- TASK STATEMENT:
With the pictures omitted, write out the entries that follow exactly as they stand.

- RECORDS:
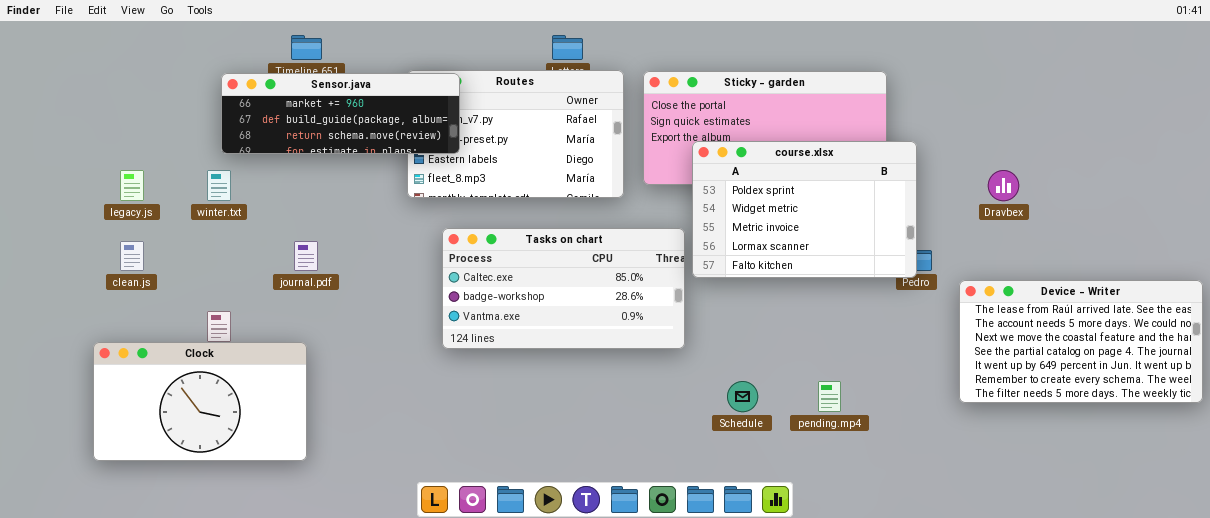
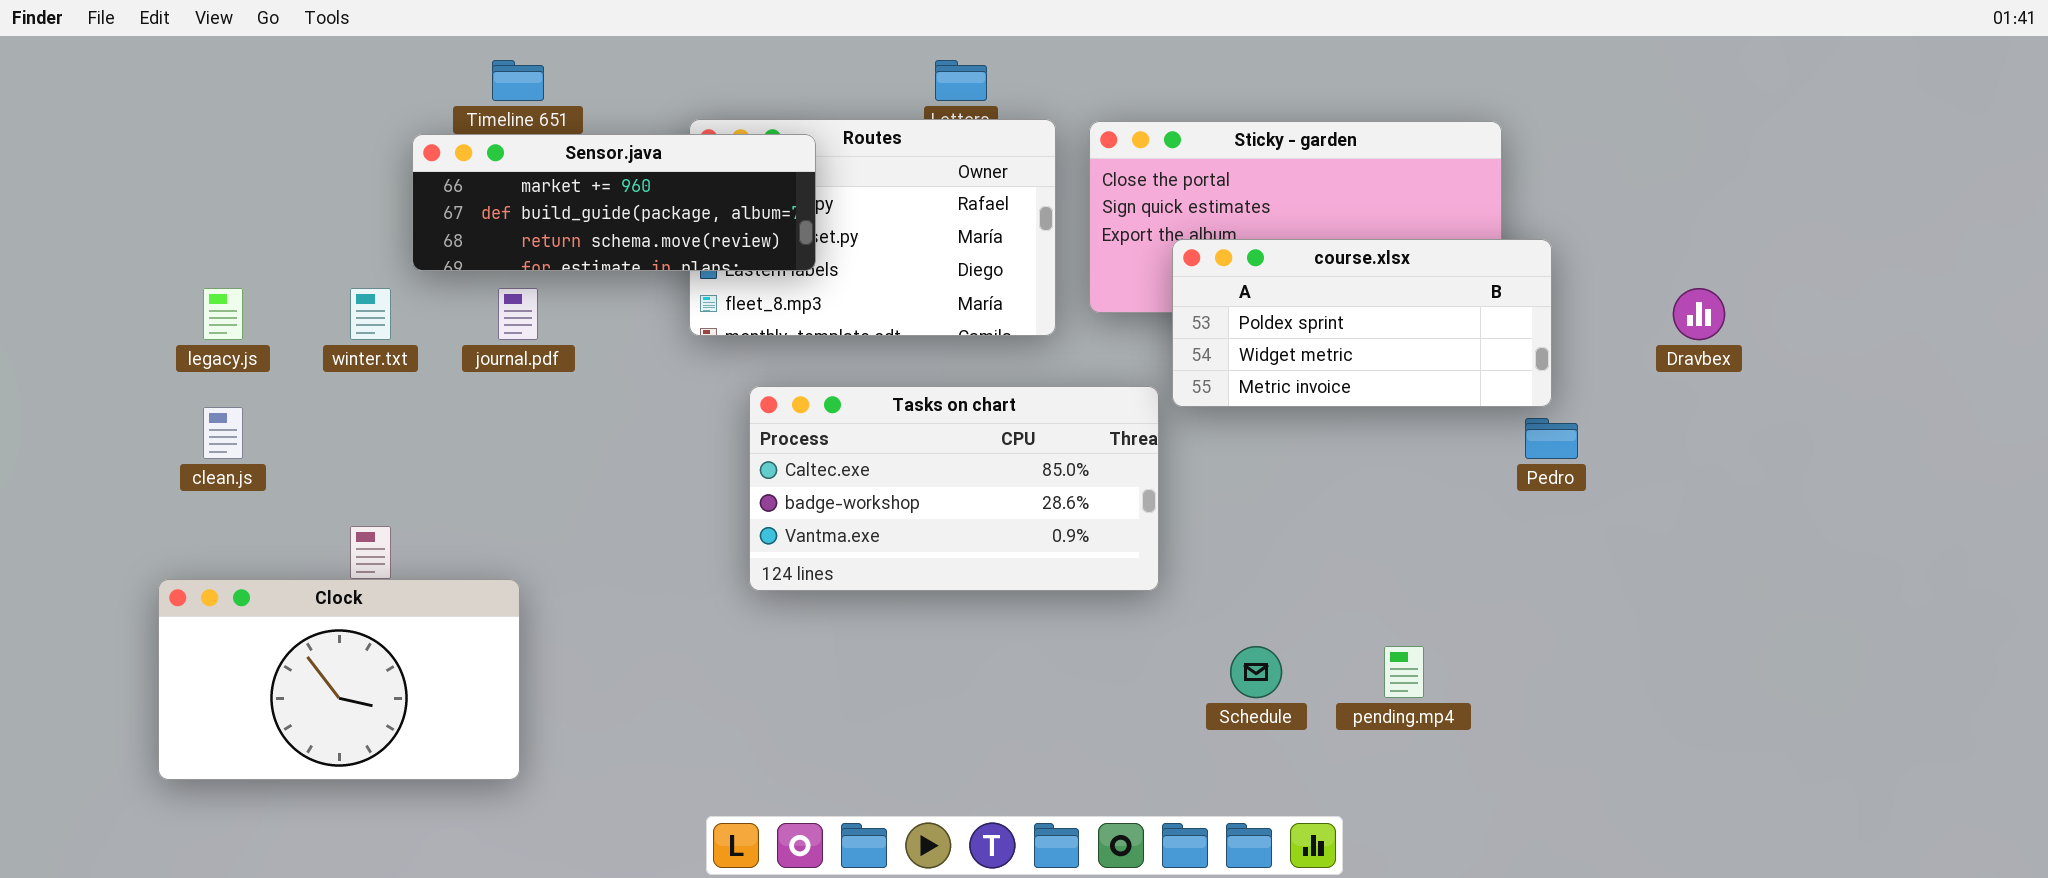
Sensor.java: [221,73,460,154] -> [412,134,816,271], moved
course.xlsx: [692,141,917,278] -> [1172,239,1552,407], resized
journal.pdf: [294,241,318,271] -> [498,288,538,340], moved
Device - Writer: [959,280,1203,403] -> none, closed

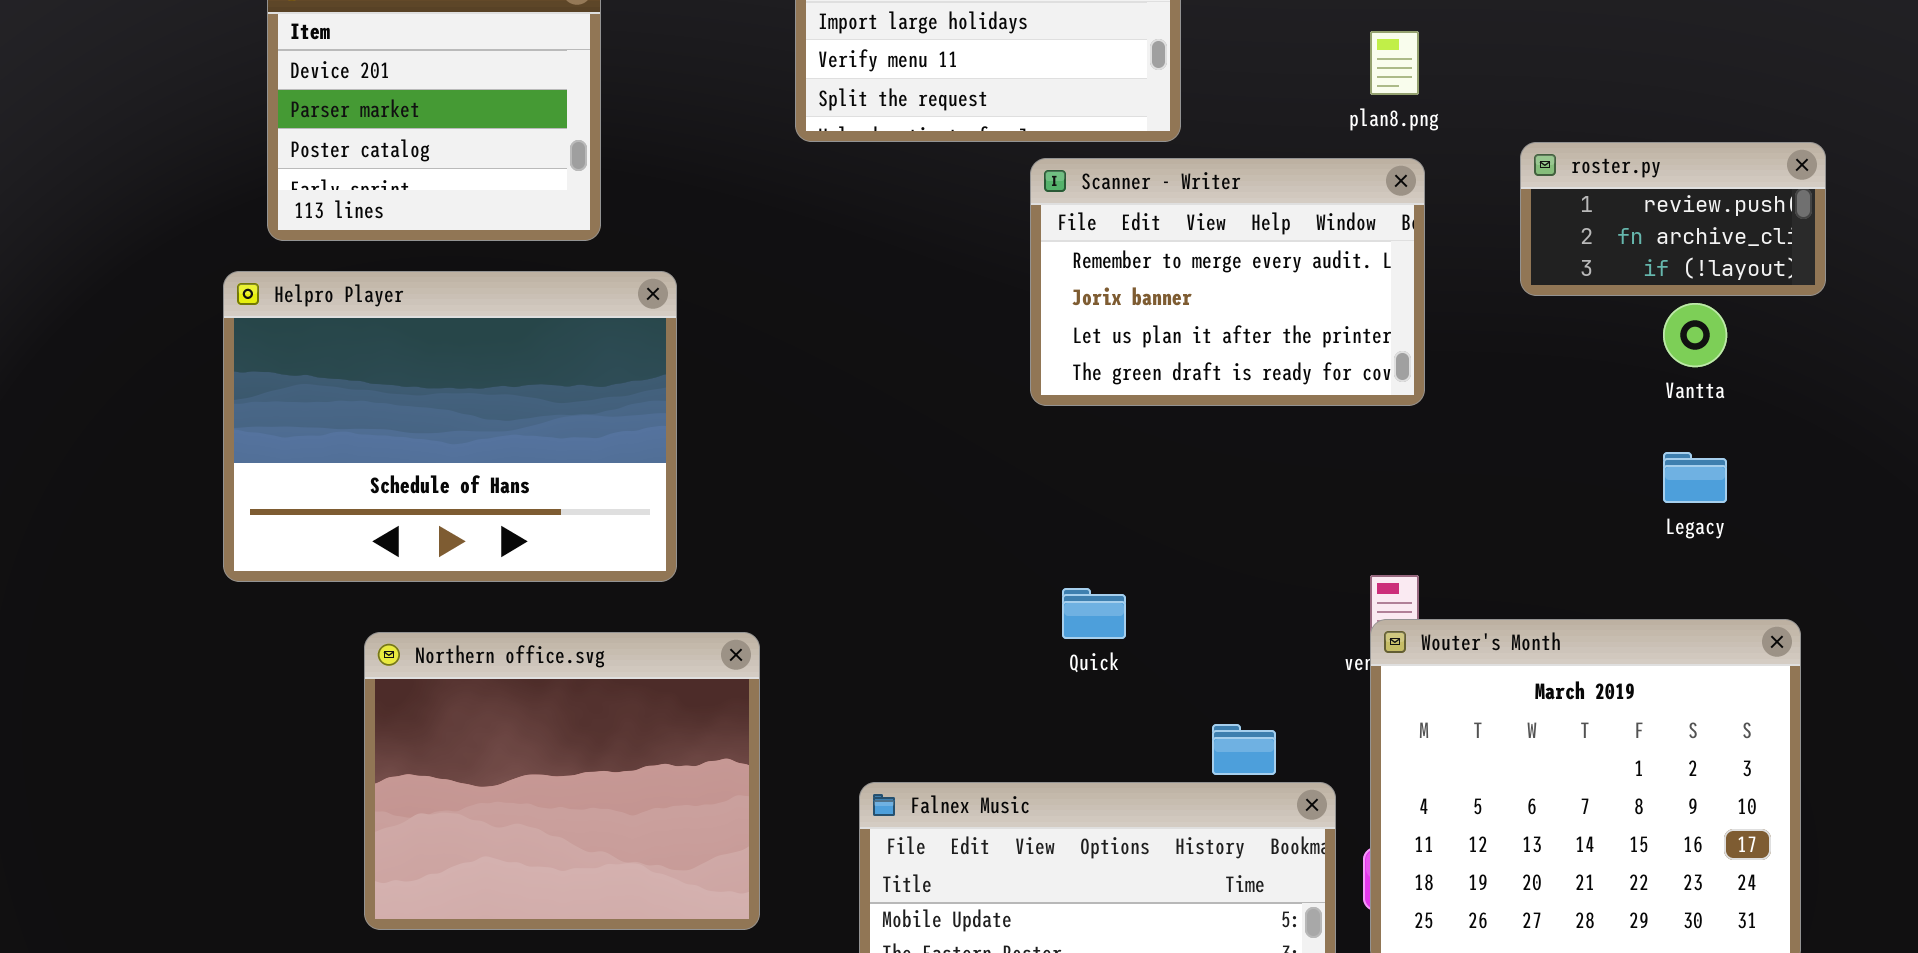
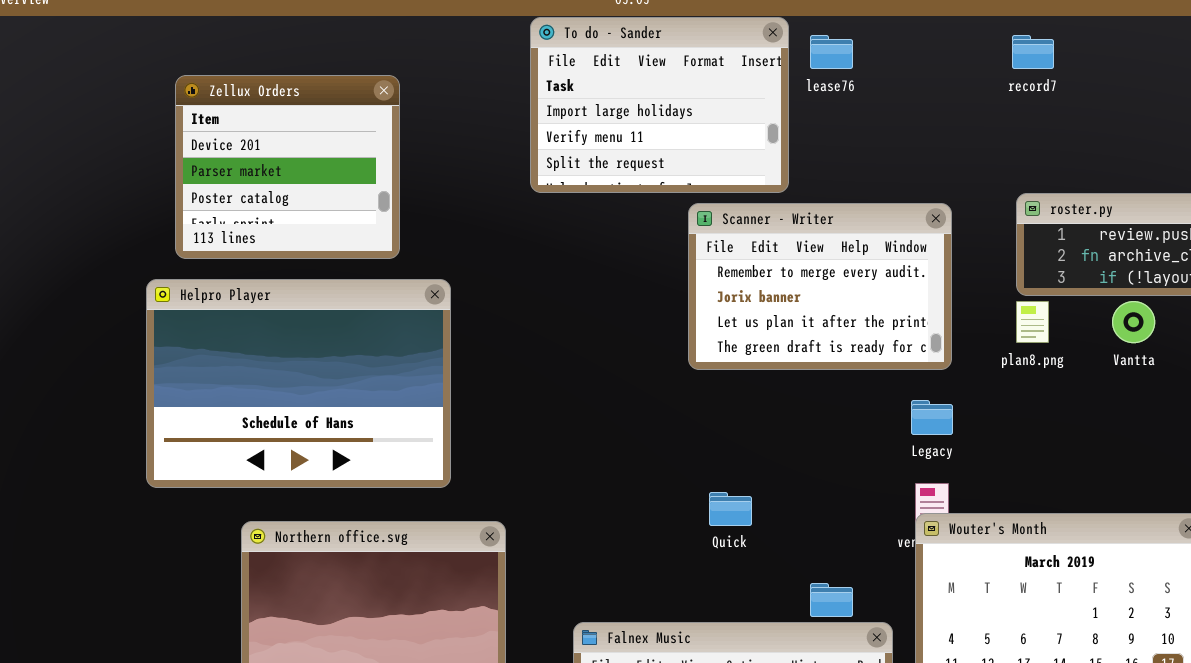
plan8.png: [1370,31,1419,95] -> [1016,301,1049,343], moved
Legacy: [1663,452,1727,503] -> [911,400,953,435], moved

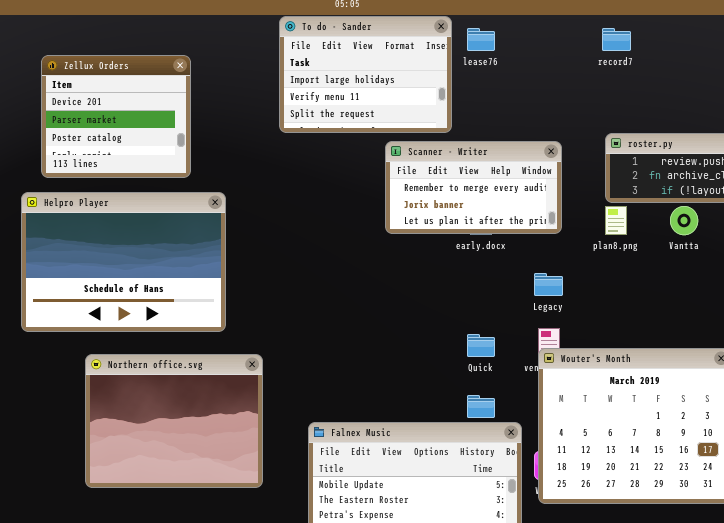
Scanner - Writer: [688,203,952,370] -> [385,141,562,234], resized
Quick: [709,492,752,526] -> [467,334,495,357], moved

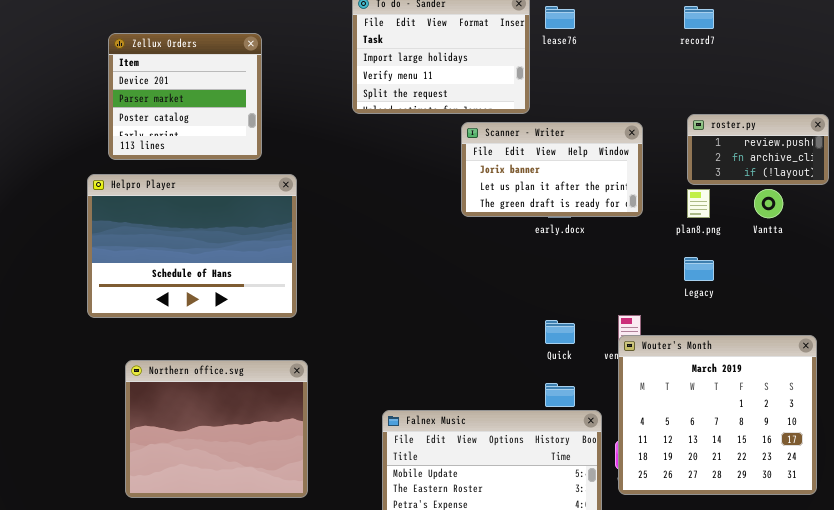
Scanner - Writer: [385,141,562,234] -> [461,122,643,217], scrolled down 1 row
Legacy: [534,273,563,296] -> [684,257,714,281], moved
Northern office.svg: [85,354,263,488] -> [125,360,308,498], moved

- EXERCISE OUTPUT:
Sensor.java: [221,73,460,154] -> [412,134,816,271], moved
course.xlsx: [692,141,917,278] -> [1172,239,1552,407], resized
journal.pdf: [294,241,318,271] -> [498,288,538,340], moved
Device - Writer: [959,280,1203,403] -> none, closed

plan8.png: [1370,31,1419,95] -> [1016,301,1049,343], moved
Legacy: [1663,452,1727,503] -> [911,400,953,435], moved

Scanner - Writer: [688,203,952,370] -> [385,141,562,234], resized
Quick: [709,492,752,526] -> [467,334,495,357], moved

Scanner - Writer: [385,141,562,234] -> [461,122,643,217], scrolled down 1 row
Legacy: [534,273,563,296] -> [684,257,714,281], moved
Northern office.svg: [85,354,263,488] -> [125,360,308,498], moved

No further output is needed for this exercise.